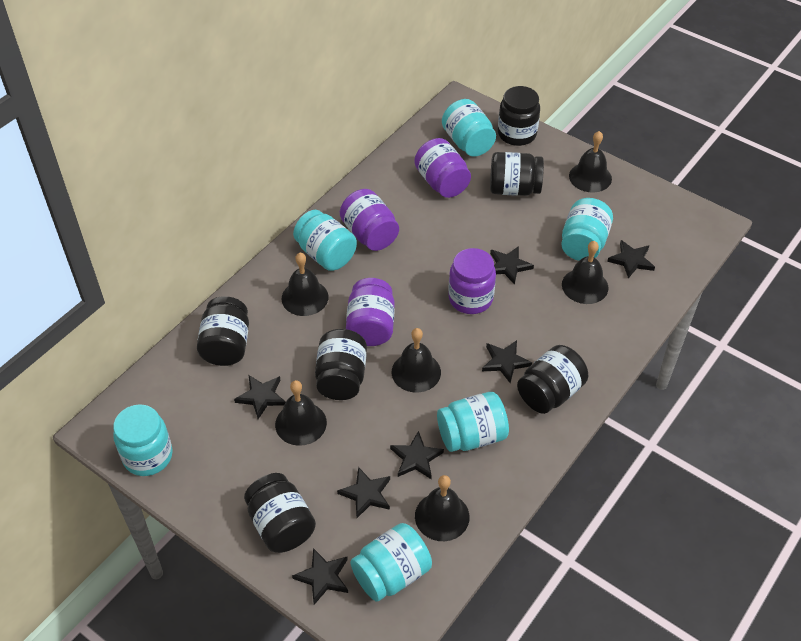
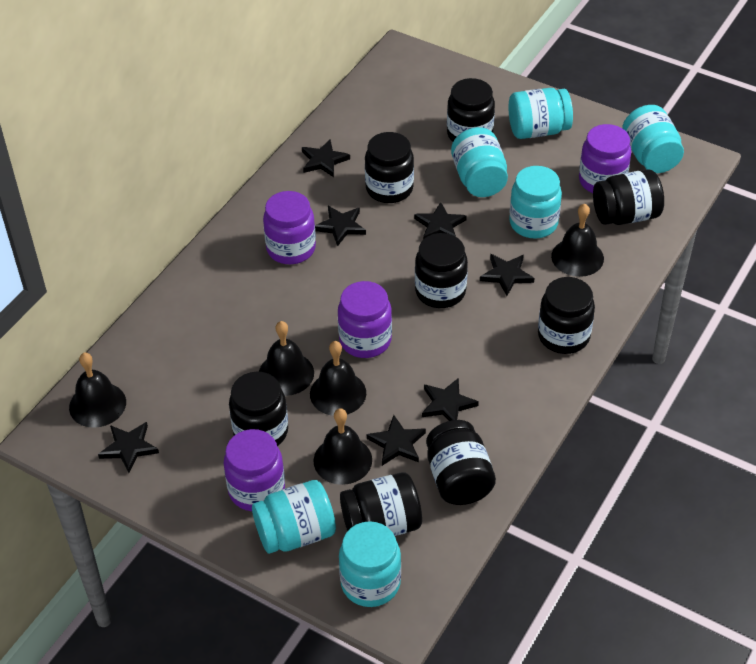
black bell: [275,380,327,446] [282,253,328,316] [392,328,441,393] [415,475,469,541] [562,241,609,304] [569,131,612,192] = 6 -> [69,352,126,428] [259,321,314,396] [310,341,366,416] [313,408,372,485] [551,204,604,277] = 5
black jar: [197,296,249,366] [244,473,316,553] [315,329,367,400] [490,152,544,196] [498,86,540,146] [517,345,588,414] = 6 -> [229,372,288,446] [340,472,422,536] [365,132,414,203] [415,233,468,308] [426,420,496,505] [447,78,495,142] [538,277,595,354] [593,169,664,225] = 8

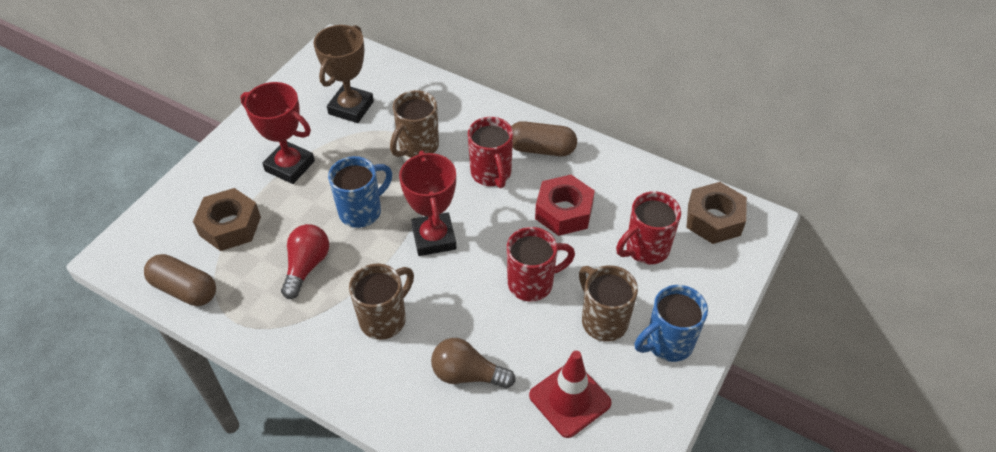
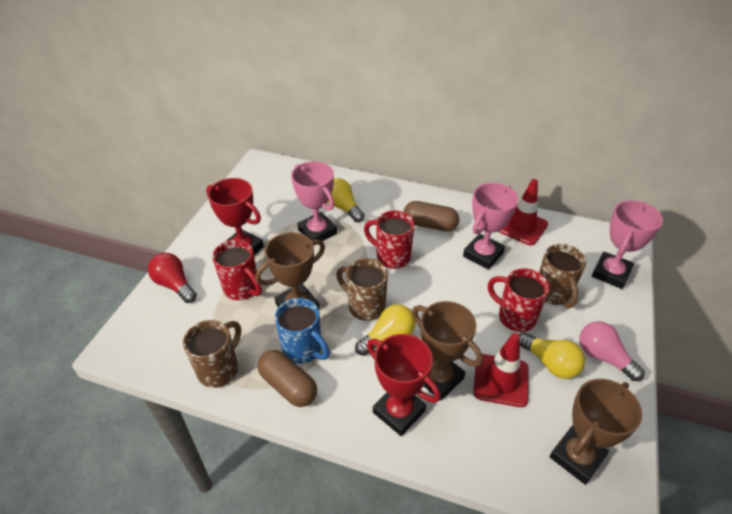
blue mug: [328,156,392,228] [635,285,708,362] = 2 -> [275,298,330,364] = 1
brown light bulb: [431,338,515,388] = 1 -> none = 0
brown nut: [193,188,261,251] [686,182,747,244] = 2 -> none = 0
brown trophy: [314,25,374,123] = 1 -> [255,232,325,310] [412,301,483,400] [550,379,642,485] = 3
pink light bulb: none = 0 -> [579,321,645,381] = 1
pink trophy: none = 0 -> [291,161,337,245] [463,183,518,270] [592,200,663,289] = 3
red nut: [535,175,595,236] = 1 -> none = 0
red traffic cone: [529,351,612,438] = 1 -> [473,333,529,407] [498,179,548,245] = 2
yellow light bulb: none = 0 -> [328,178,364,222] [355,304,416,356] [519,332,585,379] = 3

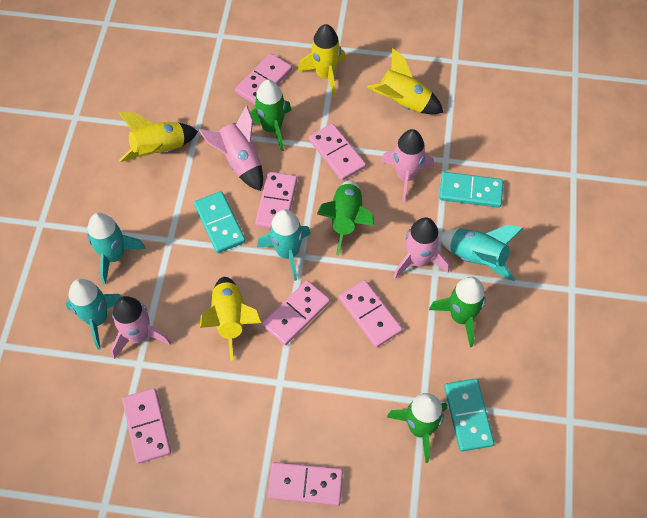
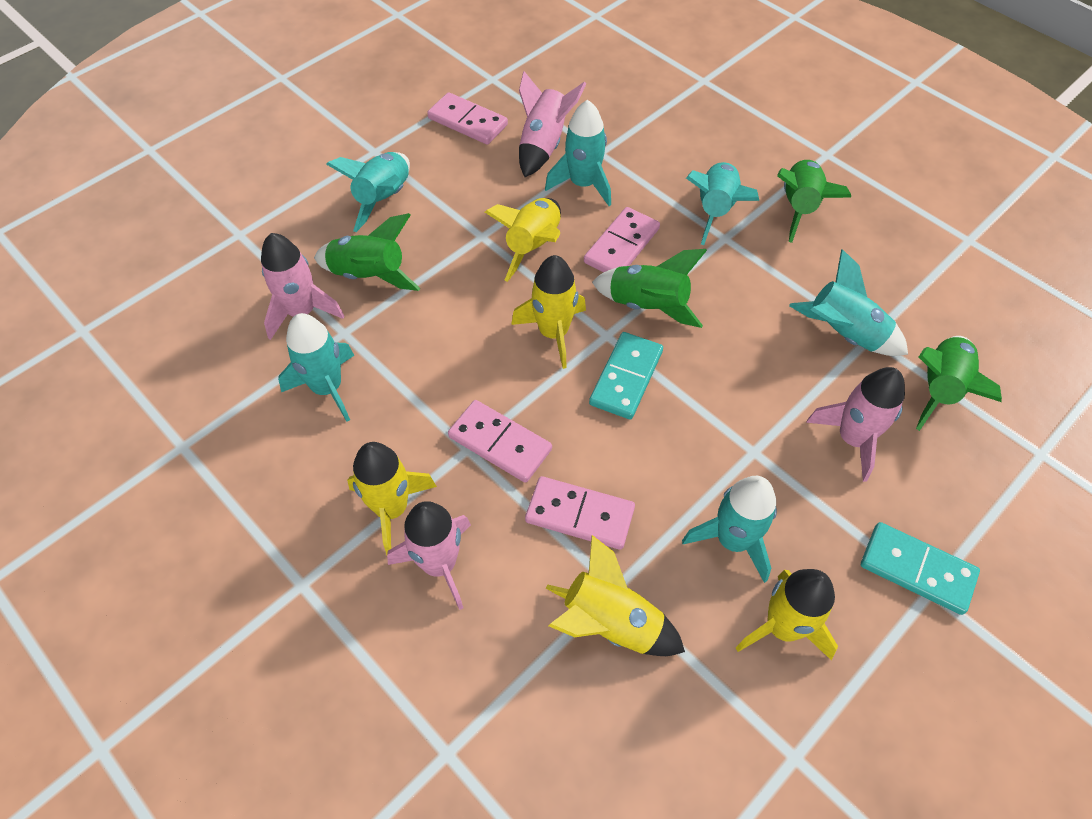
pink domino: [122,388,171,464] [235,53,292,105] [255,172,297,229] [262,280,330,346] [268,462,343,506] [309,124,366,181] [339,280,402,348] = 7 -> [427,92,508,145] [448,400,552,483] [525,476,635,550] [584,207,660,272] = 4
turquoise domino: [194,191,246,253] [439,172,504,208] [444,379,494,451] = 3 -> [589,332,663,419] [861,522,980,615] = 2
turquoise rocket: [66,279,122,350] [87,213,146,285] [257,209,311,281] [439,225,523,281] = 4 -> [278,313,355,422] [326,152,410,232] [545,100,611,206] [682,476,777,583] [686,162,759,245] [789,249,908,356] = 6
yellow rocket: [119,112,198,162] [200,277,262,361] [298,24,345,97] [367,48,443,114] = 4 -> [347,442,437,555] [485,198,561,282] [511,255,586,369] [545,535,685,656] [736,569,838,660] = 5

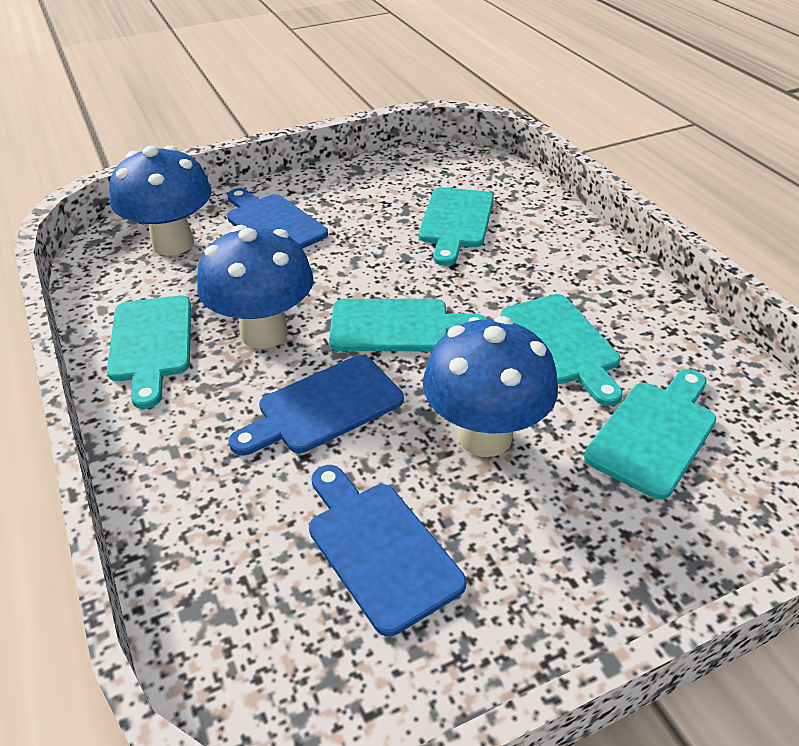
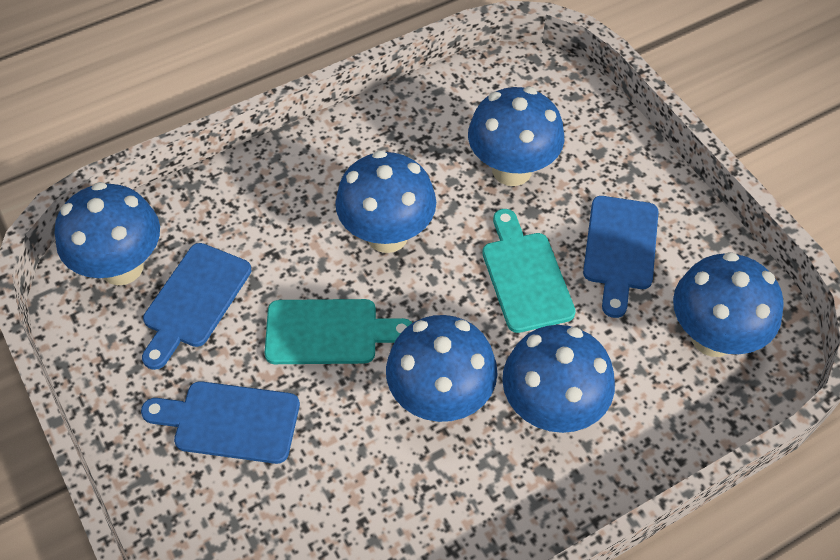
blue mushroom: [109,145,212,256] [197,225,314,349] [423,316,558,457] = 3 -> [55,182,160,285] [335,150,436,253] [386,315,497,422] [468,87,564,186] [502,325,615,433] [673,252,784,357] = 6
turquoise cutting board: [107,296,191,409] [329,299,487,351] [419,187,494,266] [501,294,623,406] [584,369,716,499] = 5 -> [265,299,412,364] [482,209,576,333] = 2

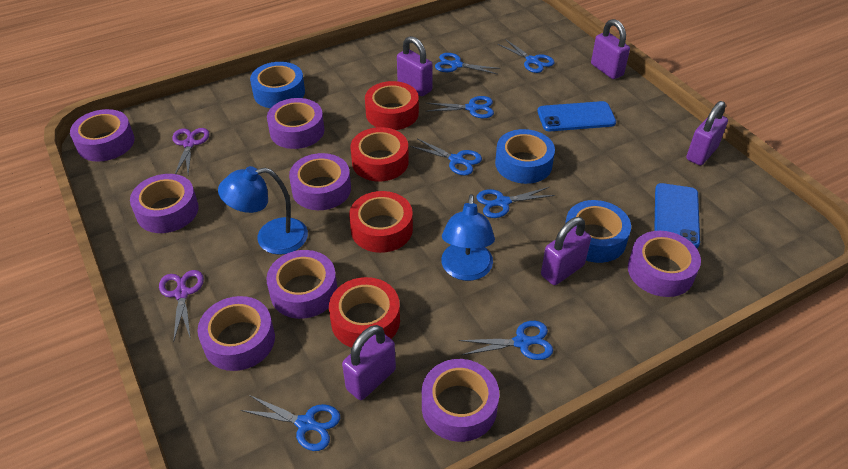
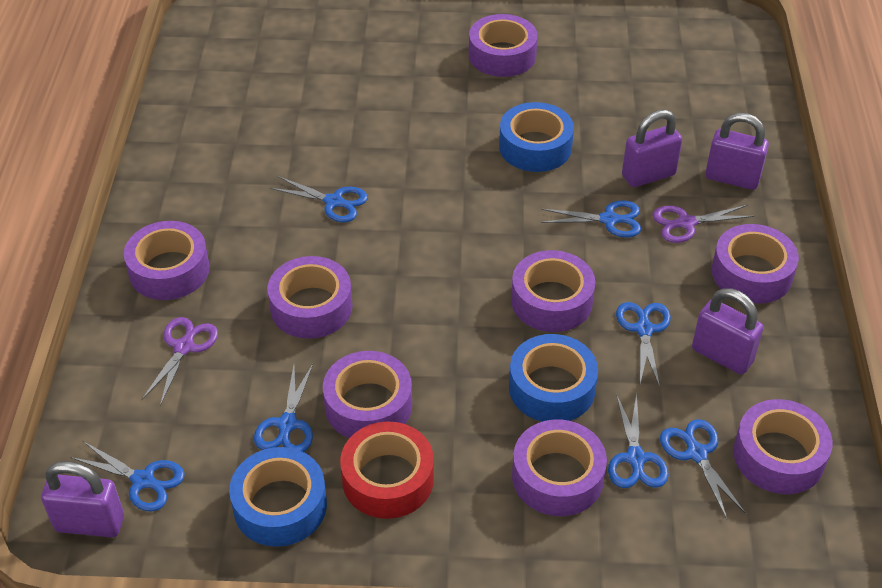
blue lamp: [218,166,308,255] [441,194,495,281] = 2 -> none = 0
blue phone: [537,101,616,131] [654,183,700,248] = 2 -> none = 0
purple padlock: [342,325,396,400] [397,36,433,96] [541,217,591,285] [591,19,630,79] [686,101,728,166] = 5 -> [41,461,124,538] [622,110,682,187] [692,288,764,375] [705,113,769,190] = 4
red tape: [329,277,400,348] [349,191,413,253] [350,127,409,181] [365,81,419,130] = 4 -> [340,421,434,519] = 1

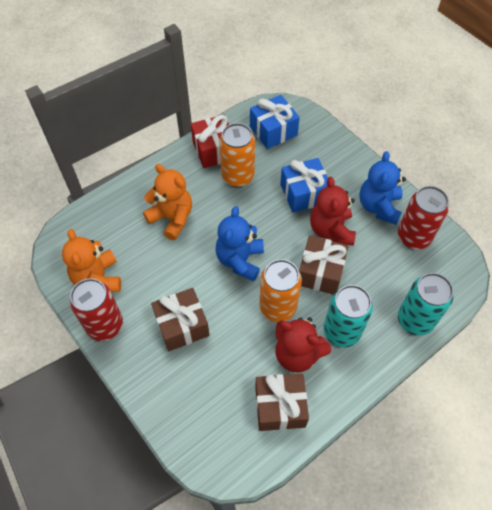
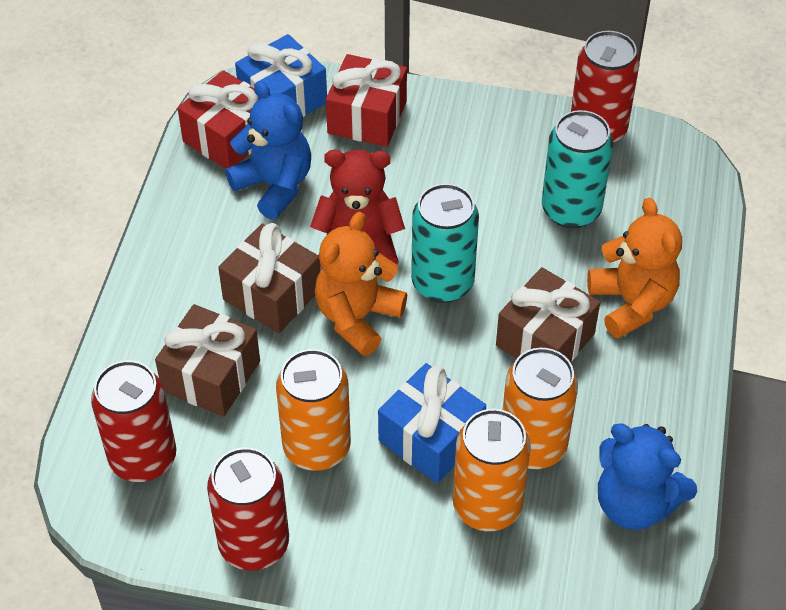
orange can: [219,123,255,187] [259,259,302,322] = 2 -> [276,349,351,471] [453,409,531,531] [503,348,578,469] = 3
red can: [70,278,123,341] [398,186,449,249] = 2 -> [91,360,176,482] [207,447,289,571] [571,31,639,143] = 3
red gift: [191,115,229,168] = 1 -> [178,70,259,169] [326,54,407,147] = 2
red teddy bear: [275,317,331,373] [310,177,356,246] = 2 -> [310,150,405,266] = 1

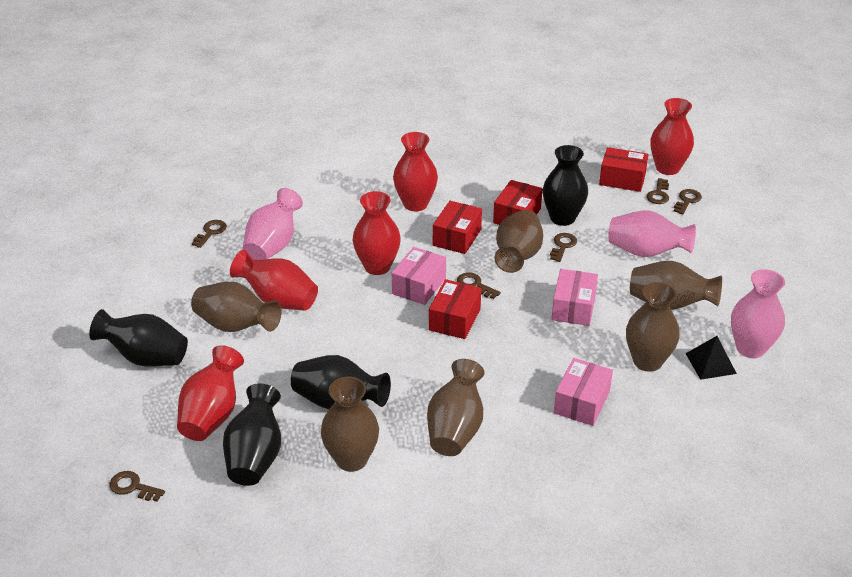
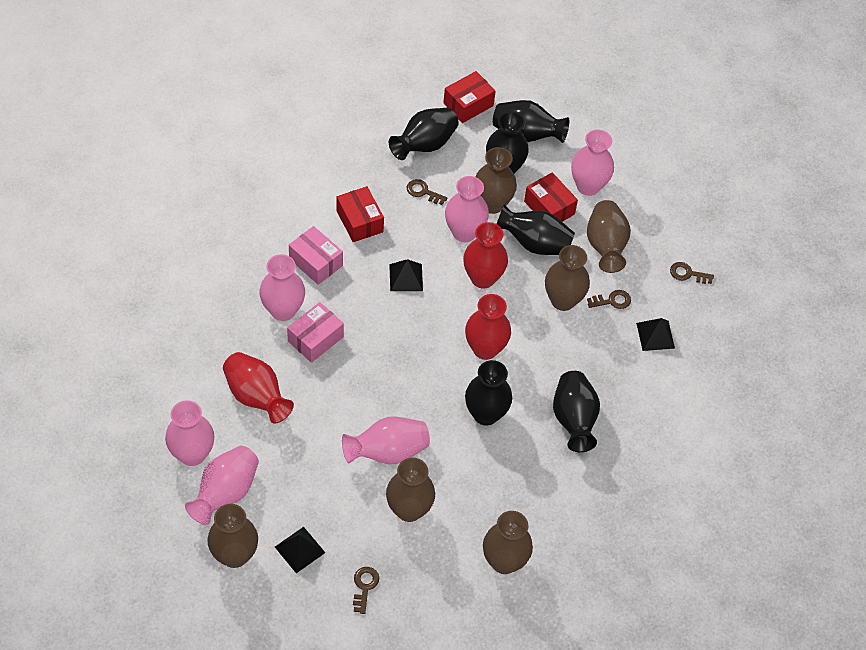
black pyramid: [685,336,737,380] = 1 -> [275,527,325,573] [389,259,423,291] [636,318,675,351] = 3
black vase: [89,309,188,366] [223,383,281,486] [291,355,391,409] [543,145,588,226] = 4 -> [389,108,459,160] [465,360,512,426] [486,111,529,174] [493,100,569,143] [497,204,575,255] [553,371,600,452] = 6
brown key: [110,471,165,502] [192,220,227,248] [457,272,501,299] [550,233,577,262] [647,178,669,204] [674,189,702,214] = 6 -> [353,567,379,614] [406,179,447,205] [587,290,631,309] [670,262,714,284] = 4
pink box: [392,247,446,305] [552,269,598,326] [554,358,613,426] = 3 -> [287,302,344,363] [289,226,343,285] = 2
pink vase: [243,188,303,260] [609,210,696,257] [731,269,785,358] = 3 -> [165,400,215,466] [185,446,259,525] [259,254,305,321] [342,416,430,464] [445,176,489,242] [571,129,614,196] = 6
red box: [429,279,481,339] [433,201,482,254] [493,180,543,225] [599,147,649,192] = 4 -> [337,186,384,242] [443,71,496,123] [524,172,578,222] = 3
red vase: [177,345,244,441] [230,250,318,311] [353,191,401,275] [393,132,438,211] [650,98,694,175] = 5 -> [223,352,294,424] [463,222,508,288] [465,294,511,360] = 3

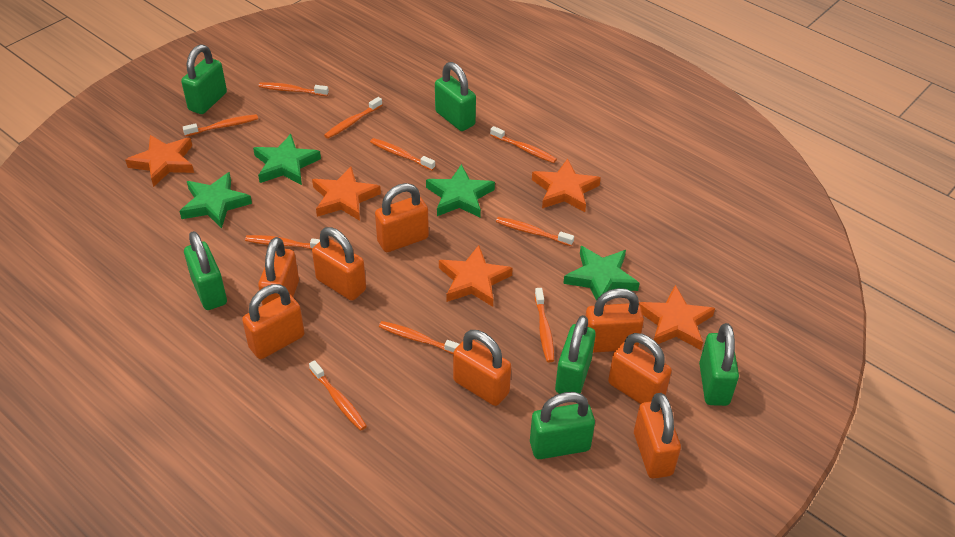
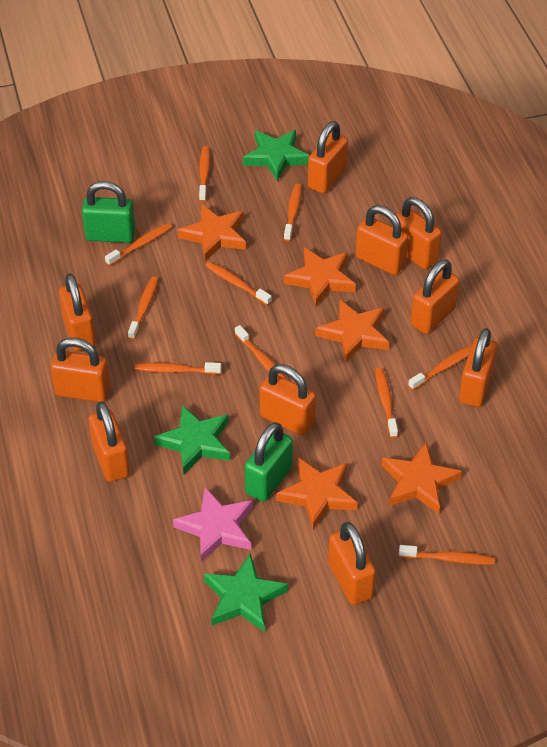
green padlock: [181,45,227,114] [184,231,227,310] [435,62,476,131] [530,392,595,459] [555,315,596,394] [699,323,739,406] = 6 -> [82,181,135,243] [245,422,293,502] = 2
green star: [179,172,252,229] [253,134,321,185] [426,164,495,217] [563,246,640,301] = 4 -> [154,405,230,474] [204,553,288,632] [243,130,310,181] = 3
orange padlock: [242,284,305,359] [258,237,299,306] [312,227,366,301] [375,183,429,252] [453,330,511,406] [586,288,644,353] [608,333,672,404] [634,393,681,479] = 8 -> [51,338,110,402] [59,274,96,351] [88,401,130,482] [260,364,316,436] [308,121,348,194] [328,522,376,605] [356,205,409,275] [392,197,442,269] [411,260,459,334] [459,328,498,407] = 10
pink star: none = 0 -> [173,487,253,562] = 1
· · ·
ASSIGNED TASK:
Restate word for word every line from the one with "red traffic cone: [529,351,612,438]" up to and including the one with "turquoise rocket: [66,279,122,350]" in the records above, minus the pictures.

OUTPUT FOR THIS EXERCISE:
red traffic cone: [529,351,612,438] = 1 -> [473,333,529,407] [498,179,548,245] = 2
yellow light bulb: none = 0 -> [328,178,364,222] [355,304,416,356] [519,332,585,379] = 3

pink domino: [122,388,171,464] [235,53,292,105] [255,172,297,229] [262,280,330,346] [268,462,343,506] [309,124,366,181] [339,280,402,348] = 7 -> [427,92,508,145] [448,400,552,483] [525,476,635,550] [584,207,660,272] = 4
turquoise domino: [194,191,246,253] [439,172,504,208] [444,379,494,451] = 3 -> [589,332,663,419] [861,522,980,615] = 2
turquoise rocket: [66,279,122,350] [87,213,146,285] [257,209,311,281] [439,225,523,281] = 4 -> [278,313,355,422] [326,152,410,232] [545,100,611,206] [682,476,777,583] [686,162,759,245] [789,249,908,356] = 6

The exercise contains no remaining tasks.